- **What you are asked to do**
Could you filter the records below and keep only the lines with the word "desk"?

[Opening Exercise materials section]

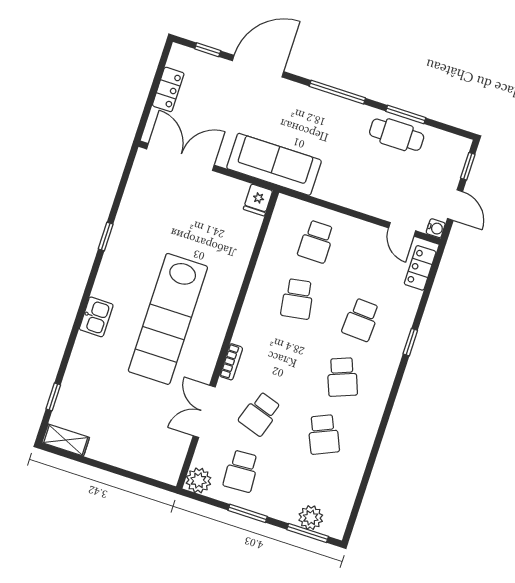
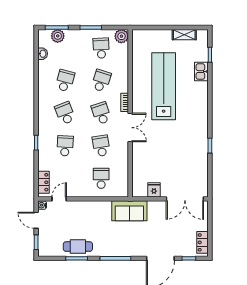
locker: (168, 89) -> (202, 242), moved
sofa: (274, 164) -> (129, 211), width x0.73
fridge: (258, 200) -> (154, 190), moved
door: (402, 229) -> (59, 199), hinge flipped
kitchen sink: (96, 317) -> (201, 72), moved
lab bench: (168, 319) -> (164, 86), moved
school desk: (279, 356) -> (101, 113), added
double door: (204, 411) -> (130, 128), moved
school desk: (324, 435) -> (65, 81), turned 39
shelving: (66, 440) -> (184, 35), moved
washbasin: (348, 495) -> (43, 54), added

[Closing Exercise materials section]
[Opening Exercise materials section]

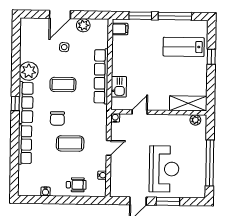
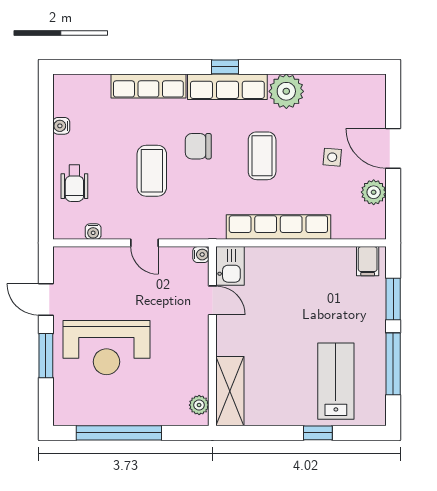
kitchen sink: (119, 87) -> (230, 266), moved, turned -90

[Closing Exercise materials section]

- **Your response**
school desk: (279, 356) -> (101, 113), added
school desk: (324, 435) -> (65, 81), turned 39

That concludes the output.